Collected data:
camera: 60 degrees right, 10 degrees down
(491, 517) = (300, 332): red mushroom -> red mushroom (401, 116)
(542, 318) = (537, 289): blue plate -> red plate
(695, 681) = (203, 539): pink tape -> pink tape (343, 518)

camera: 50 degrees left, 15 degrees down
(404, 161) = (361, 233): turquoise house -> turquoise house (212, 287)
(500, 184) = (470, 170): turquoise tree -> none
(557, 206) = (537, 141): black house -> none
--
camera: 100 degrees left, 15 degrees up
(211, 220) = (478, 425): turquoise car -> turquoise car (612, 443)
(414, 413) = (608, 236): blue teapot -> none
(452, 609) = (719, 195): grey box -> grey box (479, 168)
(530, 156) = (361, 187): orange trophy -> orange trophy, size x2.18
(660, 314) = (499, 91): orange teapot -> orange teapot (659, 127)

◆ EXERCISE DESCRIPTION
Please copy the lines above from the line with "(414, 413) = (608, 236): blue teapot -> none" up to and including the line with "(660, 314) = (499, 91): orange", exactly as written and with nothing else.

◆ TASK RESPONSE
(414, 413) = (608, 236): blue teapot -> none
(452, 609) = (719, 195): grey box -> grey box (479, 168)
(530, 156) = (361, 187): orange trophy -> orange trophy, size x2.18
(660, 314) = (499, 91): orange teapot -> orange teapot (659, 127)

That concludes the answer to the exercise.